§ **Your assignment**
Set out exactly, line by line, the stretch of data below that begins at the line containing "247, 58, 101>" and ends at the line containing "183, 104, 38>", with both ends kept.

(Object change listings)
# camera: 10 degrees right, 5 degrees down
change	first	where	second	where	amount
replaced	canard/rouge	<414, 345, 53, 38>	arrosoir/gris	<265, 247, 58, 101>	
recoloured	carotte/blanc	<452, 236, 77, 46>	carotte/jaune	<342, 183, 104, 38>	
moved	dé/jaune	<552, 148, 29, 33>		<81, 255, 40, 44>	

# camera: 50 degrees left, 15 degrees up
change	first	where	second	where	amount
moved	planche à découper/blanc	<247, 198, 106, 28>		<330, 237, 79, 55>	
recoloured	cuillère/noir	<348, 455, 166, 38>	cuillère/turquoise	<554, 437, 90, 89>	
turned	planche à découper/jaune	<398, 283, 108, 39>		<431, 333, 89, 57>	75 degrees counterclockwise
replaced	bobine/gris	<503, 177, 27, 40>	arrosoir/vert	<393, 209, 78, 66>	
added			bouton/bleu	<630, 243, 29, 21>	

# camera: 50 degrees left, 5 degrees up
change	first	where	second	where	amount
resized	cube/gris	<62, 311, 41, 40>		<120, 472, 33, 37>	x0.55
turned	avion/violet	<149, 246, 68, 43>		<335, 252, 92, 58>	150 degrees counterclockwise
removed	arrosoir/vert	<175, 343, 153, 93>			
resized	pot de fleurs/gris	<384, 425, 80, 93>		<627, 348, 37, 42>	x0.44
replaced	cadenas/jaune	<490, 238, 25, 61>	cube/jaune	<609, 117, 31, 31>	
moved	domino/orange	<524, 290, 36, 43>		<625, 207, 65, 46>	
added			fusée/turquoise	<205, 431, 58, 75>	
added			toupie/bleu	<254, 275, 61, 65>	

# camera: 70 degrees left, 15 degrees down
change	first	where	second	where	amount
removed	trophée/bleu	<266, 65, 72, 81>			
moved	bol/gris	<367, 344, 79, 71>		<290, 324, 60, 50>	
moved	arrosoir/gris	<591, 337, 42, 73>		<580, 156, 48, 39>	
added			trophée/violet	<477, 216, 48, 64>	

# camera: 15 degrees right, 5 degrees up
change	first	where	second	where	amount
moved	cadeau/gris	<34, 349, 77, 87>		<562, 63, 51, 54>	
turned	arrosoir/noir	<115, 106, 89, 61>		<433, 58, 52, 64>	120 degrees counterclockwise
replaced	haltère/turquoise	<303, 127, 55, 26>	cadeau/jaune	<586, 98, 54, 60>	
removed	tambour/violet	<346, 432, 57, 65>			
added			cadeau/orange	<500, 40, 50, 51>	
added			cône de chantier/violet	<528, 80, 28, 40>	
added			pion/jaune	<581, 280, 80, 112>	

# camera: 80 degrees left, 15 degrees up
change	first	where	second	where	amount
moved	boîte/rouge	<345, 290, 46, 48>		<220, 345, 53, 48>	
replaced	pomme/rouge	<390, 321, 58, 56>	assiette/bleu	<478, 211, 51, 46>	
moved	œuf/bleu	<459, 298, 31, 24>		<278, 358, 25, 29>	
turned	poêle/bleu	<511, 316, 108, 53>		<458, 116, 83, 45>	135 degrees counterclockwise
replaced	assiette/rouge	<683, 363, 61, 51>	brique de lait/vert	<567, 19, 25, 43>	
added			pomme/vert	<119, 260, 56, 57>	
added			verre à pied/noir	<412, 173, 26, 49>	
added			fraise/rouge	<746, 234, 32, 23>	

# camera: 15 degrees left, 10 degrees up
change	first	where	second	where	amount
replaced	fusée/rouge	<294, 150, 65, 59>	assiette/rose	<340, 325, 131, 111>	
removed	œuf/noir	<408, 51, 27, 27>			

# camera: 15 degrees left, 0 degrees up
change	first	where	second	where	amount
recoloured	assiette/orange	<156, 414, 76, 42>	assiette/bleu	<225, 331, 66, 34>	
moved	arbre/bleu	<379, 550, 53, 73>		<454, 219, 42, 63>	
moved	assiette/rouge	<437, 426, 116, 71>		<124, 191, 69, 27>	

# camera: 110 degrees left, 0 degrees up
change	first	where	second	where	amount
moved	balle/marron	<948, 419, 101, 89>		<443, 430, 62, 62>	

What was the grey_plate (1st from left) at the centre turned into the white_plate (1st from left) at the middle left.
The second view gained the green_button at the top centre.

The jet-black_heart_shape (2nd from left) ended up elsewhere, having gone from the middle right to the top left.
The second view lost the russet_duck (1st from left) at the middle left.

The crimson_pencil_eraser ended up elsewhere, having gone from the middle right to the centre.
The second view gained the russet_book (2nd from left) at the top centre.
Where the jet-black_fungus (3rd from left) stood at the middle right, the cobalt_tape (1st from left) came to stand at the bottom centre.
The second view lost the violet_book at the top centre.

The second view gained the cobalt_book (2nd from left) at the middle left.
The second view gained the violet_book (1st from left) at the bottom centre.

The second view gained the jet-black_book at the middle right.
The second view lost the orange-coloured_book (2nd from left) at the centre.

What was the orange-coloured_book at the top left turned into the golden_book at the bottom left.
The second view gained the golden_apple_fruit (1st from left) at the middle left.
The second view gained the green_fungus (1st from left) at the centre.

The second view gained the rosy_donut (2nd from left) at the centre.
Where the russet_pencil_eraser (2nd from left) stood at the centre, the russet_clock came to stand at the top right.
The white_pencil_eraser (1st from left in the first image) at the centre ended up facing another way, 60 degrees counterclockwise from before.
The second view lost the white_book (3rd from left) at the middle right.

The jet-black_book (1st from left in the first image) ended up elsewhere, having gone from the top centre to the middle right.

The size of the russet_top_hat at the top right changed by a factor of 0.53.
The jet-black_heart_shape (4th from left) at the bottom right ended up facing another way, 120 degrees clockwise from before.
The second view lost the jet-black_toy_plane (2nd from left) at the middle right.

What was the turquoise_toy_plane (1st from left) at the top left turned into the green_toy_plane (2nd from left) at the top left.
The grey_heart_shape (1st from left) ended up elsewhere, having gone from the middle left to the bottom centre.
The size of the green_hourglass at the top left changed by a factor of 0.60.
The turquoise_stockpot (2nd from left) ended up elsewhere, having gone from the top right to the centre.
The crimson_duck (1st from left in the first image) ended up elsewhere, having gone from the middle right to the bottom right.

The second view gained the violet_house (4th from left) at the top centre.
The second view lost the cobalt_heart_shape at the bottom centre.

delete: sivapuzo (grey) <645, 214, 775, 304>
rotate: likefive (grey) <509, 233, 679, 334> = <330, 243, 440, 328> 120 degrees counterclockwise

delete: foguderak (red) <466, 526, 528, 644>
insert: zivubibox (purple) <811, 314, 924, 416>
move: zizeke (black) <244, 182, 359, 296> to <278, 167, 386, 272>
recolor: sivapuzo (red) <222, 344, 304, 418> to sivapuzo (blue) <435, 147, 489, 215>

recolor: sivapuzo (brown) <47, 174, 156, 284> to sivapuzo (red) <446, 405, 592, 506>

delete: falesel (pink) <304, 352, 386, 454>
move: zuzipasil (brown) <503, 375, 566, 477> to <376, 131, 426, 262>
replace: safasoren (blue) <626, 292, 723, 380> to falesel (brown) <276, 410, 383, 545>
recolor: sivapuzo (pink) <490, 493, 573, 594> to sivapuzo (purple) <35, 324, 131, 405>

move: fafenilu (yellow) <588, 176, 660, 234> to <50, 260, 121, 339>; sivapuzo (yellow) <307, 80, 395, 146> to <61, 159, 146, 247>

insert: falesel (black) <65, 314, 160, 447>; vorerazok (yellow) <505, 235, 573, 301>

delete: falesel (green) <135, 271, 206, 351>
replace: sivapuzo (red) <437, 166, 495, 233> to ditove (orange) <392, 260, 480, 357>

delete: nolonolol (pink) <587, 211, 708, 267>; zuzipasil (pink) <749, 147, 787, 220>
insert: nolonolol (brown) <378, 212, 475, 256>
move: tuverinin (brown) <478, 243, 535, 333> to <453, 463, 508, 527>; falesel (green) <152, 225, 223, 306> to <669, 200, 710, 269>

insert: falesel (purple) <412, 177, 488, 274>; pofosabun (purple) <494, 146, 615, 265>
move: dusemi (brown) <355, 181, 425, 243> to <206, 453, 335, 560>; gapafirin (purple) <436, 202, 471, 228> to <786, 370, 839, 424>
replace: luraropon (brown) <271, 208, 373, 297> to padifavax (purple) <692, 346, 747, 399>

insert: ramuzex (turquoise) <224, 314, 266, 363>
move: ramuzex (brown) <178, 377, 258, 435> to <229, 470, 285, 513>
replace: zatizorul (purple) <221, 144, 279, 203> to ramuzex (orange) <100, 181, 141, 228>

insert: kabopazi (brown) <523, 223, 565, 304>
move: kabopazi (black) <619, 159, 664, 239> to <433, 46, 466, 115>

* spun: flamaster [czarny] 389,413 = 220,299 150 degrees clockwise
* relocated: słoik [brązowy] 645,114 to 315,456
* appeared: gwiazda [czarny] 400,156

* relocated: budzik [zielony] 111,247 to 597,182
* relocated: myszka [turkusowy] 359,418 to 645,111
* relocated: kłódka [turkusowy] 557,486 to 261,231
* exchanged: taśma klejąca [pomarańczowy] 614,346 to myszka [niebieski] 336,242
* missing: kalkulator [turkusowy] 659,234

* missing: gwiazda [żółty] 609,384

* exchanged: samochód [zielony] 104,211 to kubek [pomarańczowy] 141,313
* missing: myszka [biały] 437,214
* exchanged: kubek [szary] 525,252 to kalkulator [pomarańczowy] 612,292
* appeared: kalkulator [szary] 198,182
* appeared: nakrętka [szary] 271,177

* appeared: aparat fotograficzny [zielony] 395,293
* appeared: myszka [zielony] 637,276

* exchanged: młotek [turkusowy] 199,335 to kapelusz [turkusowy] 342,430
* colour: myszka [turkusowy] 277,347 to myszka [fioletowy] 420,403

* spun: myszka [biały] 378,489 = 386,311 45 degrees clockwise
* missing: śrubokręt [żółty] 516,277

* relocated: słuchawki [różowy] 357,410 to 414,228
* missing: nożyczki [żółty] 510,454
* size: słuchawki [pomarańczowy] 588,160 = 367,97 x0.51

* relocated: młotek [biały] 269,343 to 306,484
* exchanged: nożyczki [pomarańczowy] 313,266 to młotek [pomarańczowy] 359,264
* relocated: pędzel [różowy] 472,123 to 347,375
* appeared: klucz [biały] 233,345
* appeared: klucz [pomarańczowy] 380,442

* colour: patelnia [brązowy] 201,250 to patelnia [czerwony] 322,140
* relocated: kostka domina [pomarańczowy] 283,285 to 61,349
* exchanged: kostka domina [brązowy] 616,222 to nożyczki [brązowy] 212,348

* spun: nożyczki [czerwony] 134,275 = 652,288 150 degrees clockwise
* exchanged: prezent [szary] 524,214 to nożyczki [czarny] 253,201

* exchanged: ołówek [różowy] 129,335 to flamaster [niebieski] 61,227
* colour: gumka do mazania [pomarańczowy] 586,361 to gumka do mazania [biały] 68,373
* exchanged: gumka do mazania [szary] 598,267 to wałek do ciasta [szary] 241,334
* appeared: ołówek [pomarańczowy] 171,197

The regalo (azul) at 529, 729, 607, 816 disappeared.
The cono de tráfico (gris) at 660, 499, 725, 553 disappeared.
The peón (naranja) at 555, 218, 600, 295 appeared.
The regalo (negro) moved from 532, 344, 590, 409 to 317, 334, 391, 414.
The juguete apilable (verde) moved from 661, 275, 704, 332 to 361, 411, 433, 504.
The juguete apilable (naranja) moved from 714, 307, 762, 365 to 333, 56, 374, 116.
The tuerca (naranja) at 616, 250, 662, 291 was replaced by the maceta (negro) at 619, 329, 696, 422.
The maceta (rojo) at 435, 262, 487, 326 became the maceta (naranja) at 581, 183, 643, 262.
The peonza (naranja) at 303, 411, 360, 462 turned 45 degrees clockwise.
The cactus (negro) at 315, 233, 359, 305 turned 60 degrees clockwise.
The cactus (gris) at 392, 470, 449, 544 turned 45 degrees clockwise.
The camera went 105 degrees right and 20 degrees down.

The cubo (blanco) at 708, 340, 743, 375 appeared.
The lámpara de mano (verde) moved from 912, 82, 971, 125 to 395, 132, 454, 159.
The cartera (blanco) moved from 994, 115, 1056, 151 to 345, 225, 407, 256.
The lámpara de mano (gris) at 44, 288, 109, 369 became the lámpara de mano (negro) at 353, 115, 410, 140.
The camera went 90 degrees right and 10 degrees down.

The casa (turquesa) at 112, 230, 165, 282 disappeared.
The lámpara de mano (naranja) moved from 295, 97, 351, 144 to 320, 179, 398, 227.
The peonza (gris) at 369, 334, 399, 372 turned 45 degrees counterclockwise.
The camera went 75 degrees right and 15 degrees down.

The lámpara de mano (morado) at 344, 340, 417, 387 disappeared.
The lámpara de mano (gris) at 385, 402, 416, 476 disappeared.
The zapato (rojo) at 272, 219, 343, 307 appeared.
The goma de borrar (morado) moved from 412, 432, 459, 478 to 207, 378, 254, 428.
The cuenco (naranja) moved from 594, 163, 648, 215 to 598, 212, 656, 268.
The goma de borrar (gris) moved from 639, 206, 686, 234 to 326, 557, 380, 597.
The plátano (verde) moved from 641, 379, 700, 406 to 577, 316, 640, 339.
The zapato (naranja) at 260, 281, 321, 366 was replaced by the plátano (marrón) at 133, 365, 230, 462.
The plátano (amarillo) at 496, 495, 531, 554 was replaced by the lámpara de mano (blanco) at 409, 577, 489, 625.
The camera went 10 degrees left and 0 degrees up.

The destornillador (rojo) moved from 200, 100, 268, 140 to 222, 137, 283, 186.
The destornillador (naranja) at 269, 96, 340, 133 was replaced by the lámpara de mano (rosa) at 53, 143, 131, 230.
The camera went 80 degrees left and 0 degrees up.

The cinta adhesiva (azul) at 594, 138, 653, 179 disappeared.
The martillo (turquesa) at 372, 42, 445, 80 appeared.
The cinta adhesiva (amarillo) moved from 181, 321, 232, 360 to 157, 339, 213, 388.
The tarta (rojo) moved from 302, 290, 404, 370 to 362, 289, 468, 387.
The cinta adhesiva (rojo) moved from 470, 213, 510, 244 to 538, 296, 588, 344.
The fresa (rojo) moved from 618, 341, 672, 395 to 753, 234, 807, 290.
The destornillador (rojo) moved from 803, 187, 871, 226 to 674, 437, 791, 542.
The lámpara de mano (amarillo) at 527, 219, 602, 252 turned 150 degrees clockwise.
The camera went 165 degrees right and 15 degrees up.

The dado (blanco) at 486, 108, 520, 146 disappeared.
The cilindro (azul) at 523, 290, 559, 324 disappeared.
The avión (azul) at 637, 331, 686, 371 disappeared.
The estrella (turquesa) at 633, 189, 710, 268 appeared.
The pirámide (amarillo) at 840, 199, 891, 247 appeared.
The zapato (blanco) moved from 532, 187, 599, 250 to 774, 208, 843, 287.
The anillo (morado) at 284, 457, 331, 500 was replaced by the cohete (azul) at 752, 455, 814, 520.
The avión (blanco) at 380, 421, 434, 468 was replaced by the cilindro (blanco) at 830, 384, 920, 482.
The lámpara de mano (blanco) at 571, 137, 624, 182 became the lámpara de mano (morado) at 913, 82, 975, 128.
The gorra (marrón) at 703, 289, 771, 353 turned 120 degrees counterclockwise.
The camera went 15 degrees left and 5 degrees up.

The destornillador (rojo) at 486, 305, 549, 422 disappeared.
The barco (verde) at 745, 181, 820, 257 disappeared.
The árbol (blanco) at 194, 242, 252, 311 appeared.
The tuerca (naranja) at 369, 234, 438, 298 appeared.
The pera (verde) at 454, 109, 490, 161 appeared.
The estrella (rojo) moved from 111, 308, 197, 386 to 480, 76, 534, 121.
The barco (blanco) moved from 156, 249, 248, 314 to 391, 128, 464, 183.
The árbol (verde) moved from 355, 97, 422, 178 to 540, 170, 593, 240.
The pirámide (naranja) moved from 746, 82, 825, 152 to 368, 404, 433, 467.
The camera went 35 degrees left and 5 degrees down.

§ **Result below**
replaced	canard/rouge	<414, 345, 53, 38>	arrosoir/gris	<265, 247, 58, 101>	
recoloured	carotte/blanc	<452, 236, 77, 46>	carotte/jaune	<342, 183, 104, 38>	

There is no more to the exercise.